● YOUR ASSIGNMENT: Your task is to gather the lines below that hold the string "counterclockwise".
EXCERPTED DATA below:
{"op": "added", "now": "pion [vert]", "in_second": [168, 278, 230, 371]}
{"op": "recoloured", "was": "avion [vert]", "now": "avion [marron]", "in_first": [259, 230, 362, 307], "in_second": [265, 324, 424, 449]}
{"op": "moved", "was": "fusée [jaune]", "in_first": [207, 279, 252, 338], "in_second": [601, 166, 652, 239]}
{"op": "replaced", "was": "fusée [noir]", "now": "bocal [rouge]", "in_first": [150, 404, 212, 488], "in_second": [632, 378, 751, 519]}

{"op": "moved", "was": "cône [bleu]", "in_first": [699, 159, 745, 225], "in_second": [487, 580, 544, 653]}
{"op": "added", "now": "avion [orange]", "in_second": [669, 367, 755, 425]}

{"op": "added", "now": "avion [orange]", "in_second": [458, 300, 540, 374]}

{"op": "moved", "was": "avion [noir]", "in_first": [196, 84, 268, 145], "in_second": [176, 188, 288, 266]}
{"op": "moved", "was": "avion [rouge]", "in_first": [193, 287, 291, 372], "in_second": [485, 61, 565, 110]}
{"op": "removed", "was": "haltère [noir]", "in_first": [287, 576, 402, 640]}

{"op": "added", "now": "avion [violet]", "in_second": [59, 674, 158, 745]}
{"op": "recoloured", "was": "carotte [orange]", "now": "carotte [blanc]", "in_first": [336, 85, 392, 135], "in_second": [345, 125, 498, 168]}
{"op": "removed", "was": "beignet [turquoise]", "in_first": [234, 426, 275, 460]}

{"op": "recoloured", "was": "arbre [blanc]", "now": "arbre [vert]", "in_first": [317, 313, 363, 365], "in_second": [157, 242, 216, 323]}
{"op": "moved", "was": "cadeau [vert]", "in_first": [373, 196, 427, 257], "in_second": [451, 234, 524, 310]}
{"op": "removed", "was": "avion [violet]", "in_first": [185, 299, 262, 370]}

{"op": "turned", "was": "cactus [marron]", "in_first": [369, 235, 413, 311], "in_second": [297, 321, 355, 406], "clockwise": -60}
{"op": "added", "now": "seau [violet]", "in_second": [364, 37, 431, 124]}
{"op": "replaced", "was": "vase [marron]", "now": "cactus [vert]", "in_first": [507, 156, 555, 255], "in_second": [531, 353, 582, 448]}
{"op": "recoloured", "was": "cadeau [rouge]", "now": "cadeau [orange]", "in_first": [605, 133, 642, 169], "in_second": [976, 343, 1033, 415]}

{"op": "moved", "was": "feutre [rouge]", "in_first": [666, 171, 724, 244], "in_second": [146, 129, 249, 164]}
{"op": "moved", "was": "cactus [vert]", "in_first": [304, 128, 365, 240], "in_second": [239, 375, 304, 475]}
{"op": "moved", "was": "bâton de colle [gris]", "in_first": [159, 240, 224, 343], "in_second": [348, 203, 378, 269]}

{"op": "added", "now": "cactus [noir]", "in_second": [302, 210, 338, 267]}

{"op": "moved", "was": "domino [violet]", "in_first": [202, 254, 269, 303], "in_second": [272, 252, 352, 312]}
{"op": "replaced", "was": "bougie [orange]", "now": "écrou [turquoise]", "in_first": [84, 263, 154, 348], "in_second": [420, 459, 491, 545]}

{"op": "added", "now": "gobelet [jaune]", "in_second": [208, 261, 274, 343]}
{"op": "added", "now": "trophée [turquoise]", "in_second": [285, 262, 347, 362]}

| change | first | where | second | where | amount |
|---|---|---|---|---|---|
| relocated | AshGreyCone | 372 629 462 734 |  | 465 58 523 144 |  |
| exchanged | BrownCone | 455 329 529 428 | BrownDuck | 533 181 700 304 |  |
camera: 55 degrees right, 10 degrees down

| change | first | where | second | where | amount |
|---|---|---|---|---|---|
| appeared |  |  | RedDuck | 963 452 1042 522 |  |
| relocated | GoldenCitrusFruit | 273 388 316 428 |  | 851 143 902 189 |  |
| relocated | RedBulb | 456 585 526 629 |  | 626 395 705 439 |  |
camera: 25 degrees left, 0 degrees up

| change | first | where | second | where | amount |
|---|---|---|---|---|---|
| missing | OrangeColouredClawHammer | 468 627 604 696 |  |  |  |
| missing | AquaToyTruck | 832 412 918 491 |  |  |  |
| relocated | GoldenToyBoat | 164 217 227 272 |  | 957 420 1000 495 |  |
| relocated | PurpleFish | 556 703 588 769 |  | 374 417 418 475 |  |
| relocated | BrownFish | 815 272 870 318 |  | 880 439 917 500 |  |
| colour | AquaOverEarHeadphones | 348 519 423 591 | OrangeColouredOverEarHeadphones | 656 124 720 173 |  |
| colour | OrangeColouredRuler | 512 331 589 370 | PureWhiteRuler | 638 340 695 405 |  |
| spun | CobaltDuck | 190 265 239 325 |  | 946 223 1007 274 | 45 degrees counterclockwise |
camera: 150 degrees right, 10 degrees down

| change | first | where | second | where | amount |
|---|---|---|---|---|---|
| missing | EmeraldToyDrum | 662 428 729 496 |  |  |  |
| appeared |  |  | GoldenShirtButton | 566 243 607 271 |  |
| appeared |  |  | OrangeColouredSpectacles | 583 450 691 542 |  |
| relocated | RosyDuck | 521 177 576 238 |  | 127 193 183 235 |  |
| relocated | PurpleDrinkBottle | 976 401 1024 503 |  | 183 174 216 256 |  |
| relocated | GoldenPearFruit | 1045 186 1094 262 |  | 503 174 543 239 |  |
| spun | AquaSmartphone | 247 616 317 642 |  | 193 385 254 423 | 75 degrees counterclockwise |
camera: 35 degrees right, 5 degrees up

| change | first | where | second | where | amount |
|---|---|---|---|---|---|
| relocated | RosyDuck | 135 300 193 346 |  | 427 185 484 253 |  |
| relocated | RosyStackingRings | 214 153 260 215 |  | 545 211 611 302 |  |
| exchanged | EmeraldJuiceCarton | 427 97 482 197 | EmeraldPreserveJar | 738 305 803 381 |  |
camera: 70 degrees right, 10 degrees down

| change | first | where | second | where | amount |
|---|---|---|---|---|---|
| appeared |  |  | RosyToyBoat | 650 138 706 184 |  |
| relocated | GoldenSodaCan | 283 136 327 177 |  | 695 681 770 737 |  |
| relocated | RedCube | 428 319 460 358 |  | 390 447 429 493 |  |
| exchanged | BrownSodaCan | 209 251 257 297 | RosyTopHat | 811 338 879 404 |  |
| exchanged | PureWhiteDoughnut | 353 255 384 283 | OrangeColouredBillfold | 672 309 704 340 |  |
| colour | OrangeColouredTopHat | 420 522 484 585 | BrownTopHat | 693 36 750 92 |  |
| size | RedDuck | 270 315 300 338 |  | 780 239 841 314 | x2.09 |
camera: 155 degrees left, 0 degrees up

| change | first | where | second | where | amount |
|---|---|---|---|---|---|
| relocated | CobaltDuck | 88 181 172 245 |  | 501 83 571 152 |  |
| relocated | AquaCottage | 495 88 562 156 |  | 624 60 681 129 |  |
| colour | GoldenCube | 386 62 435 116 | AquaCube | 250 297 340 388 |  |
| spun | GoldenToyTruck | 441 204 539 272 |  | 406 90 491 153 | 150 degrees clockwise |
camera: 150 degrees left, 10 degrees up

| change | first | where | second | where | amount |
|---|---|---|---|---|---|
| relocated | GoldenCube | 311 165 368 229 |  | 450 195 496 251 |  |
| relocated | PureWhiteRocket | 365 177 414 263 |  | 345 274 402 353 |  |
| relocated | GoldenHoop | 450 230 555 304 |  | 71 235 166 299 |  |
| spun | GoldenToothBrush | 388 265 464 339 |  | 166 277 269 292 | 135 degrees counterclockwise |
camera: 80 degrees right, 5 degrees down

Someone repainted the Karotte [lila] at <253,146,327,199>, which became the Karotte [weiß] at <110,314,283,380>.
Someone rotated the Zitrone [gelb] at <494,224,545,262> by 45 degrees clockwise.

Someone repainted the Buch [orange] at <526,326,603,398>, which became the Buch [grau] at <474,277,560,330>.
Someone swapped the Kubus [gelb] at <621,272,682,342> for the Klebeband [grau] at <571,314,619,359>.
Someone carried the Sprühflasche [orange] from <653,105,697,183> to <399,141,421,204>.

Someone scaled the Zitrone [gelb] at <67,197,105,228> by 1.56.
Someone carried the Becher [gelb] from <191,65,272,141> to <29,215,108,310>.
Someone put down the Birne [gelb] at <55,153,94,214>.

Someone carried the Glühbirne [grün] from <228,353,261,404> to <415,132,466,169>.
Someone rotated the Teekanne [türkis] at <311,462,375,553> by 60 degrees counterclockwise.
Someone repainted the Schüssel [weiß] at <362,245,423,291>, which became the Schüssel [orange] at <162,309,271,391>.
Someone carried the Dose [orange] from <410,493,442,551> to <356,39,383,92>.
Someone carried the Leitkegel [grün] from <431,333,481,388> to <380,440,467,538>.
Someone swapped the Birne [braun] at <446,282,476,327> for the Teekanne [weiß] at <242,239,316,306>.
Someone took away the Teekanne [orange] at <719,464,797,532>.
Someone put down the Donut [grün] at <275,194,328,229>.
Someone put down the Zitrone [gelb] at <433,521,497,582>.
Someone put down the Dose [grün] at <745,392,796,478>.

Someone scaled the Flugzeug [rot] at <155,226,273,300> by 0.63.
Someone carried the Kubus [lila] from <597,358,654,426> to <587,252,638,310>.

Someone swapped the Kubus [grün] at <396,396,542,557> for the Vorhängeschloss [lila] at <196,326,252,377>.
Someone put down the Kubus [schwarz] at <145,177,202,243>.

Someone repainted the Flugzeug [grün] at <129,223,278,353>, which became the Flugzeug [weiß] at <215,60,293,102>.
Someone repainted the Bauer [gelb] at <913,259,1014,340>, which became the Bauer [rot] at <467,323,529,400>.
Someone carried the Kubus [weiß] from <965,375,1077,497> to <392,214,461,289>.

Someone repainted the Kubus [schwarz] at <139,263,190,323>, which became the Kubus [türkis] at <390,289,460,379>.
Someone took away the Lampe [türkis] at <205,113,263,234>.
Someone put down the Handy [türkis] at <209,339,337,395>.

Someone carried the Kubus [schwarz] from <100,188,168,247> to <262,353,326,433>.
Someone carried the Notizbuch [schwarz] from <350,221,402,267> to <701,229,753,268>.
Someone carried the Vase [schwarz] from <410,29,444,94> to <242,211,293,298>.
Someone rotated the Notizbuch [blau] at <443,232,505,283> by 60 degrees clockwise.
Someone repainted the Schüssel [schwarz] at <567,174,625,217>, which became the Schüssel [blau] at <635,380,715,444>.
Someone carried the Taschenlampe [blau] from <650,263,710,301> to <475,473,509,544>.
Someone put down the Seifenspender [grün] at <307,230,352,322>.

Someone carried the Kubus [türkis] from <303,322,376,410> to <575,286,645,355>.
End of EXCERPTED DATA.
● RESPONSE FOR THIS EXERCISE:
| spun | CobaltDuck | 190 265 239 325 |  | 946 223 1007 274 | 45 degrees counterclockwise |
| spun | AquaSmartphone | 247 616 317 642 |  | 193 385 254 423 | 75 degrees counterclockwise |
| spun | GoldenToothBrush | 388 265 464 339 |  | 166 277 269 292 | 135 degrees counterclockwise |
Someone rotated the Teekanne [türkis] at <311,462,375,553> by 60 degrees counterclockwise.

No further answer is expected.